» SUPPLIED INFORMATION:

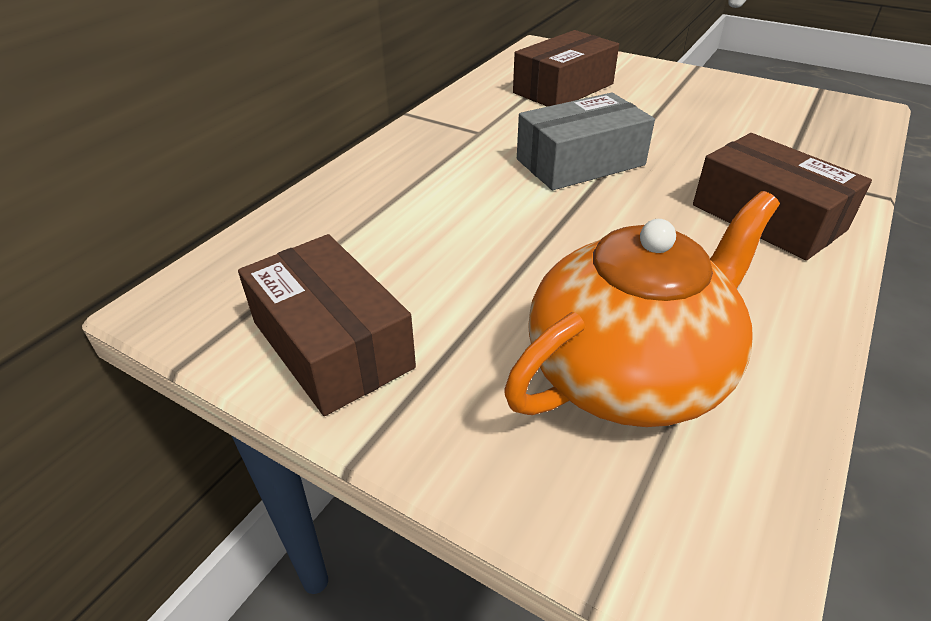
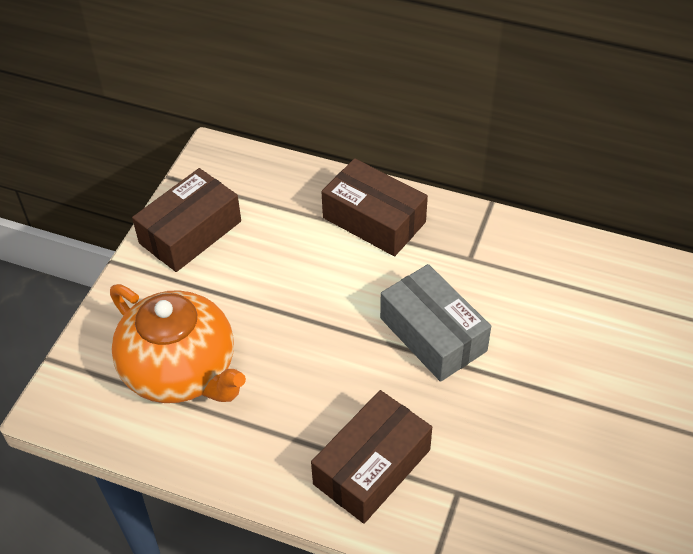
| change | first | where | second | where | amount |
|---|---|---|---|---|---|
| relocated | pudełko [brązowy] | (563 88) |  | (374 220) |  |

» WHAT YOU NEED TO DO:
Wherever an image sits in the data, omit it; everything else must be copied exactly.

» TASK ANSWER:
| change | first | where | second | where | amount |
|---|---|---|---|---|---|
| relocated | pudełko [brązowy] | (563 88) |  | (374 220) |  |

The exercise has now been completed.